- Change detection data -
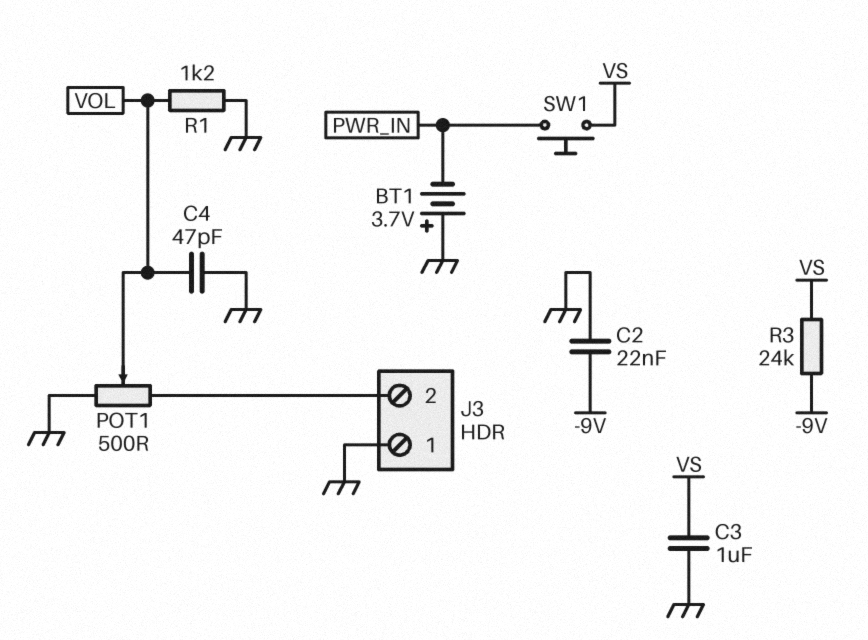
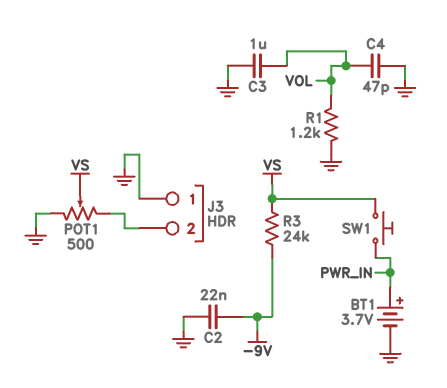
BT1: 3.7V (plus GND, minus PWR_IN) -> 3.7V (plus PWR_IN, minus GND)
C3: 1uF (GND, VS) -> 1uF (GND, VOL)
POT1: 500 (GND, J3/2, wiper VOL) -> 500 (GND, J3/2, wiper VS)

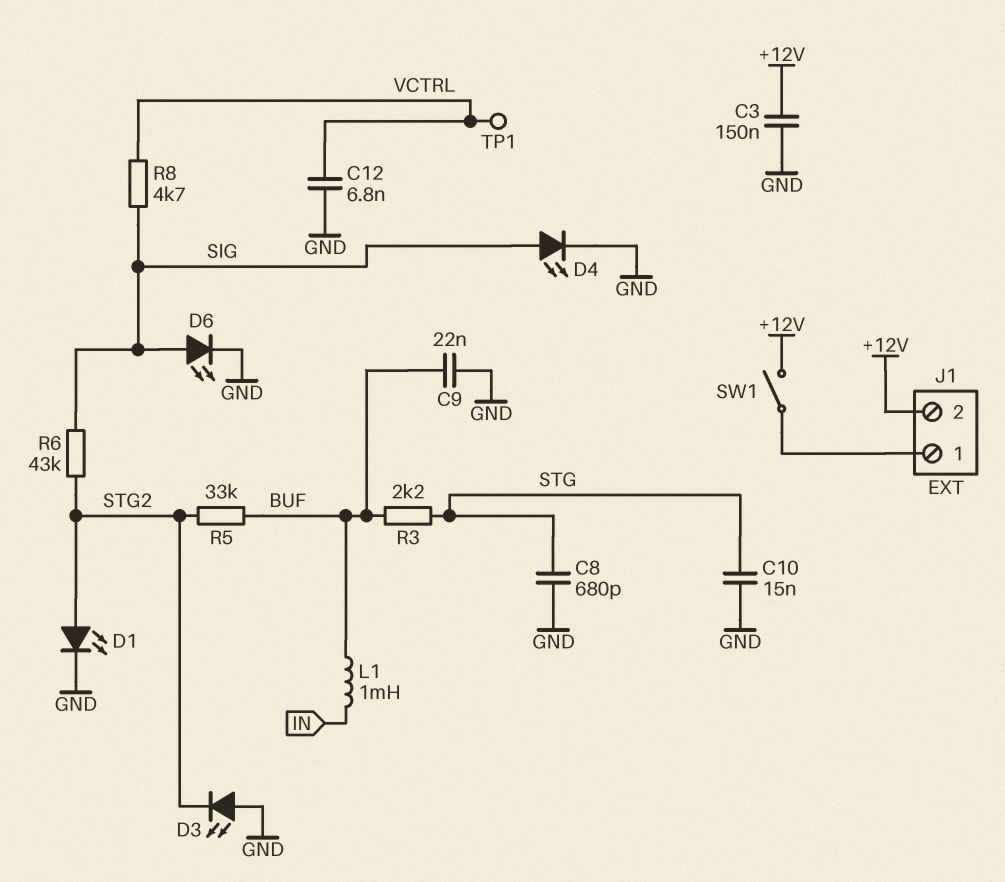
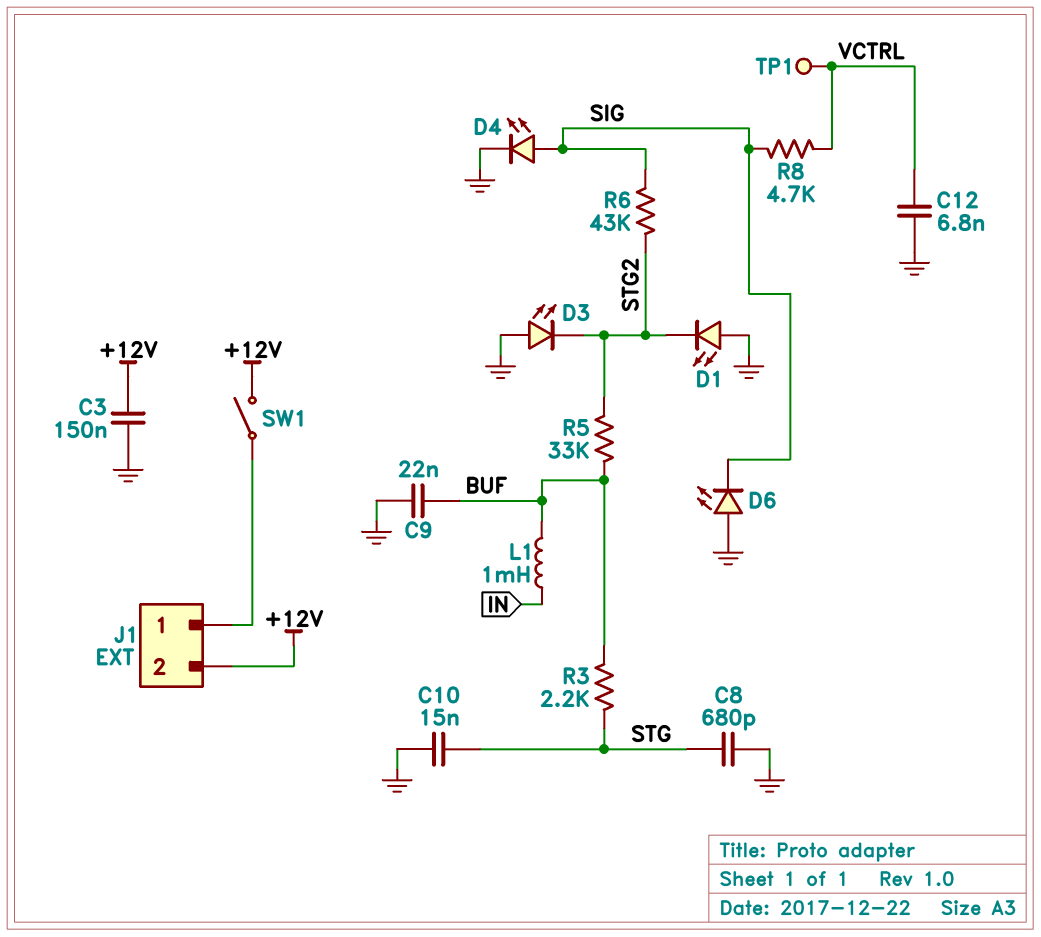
D1: LED (A STG2, K GND) -> LED (A GND, K STG2)
D6: LED (A SIG, K GND) -> LED (A GND, K SIG)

- GOAL OF THE EXERCISE -
From the line with "D1: LED (A STG2, K" through the last line of the records, set down every line exactly as written and leave out all others.

- OUTPUT OF THE TASK -
D1: LED (A STG2, K GND) -> LED (A GND, K STG2)
D6: LED (A SIG, K GND) -> LED (A GND, K SIG)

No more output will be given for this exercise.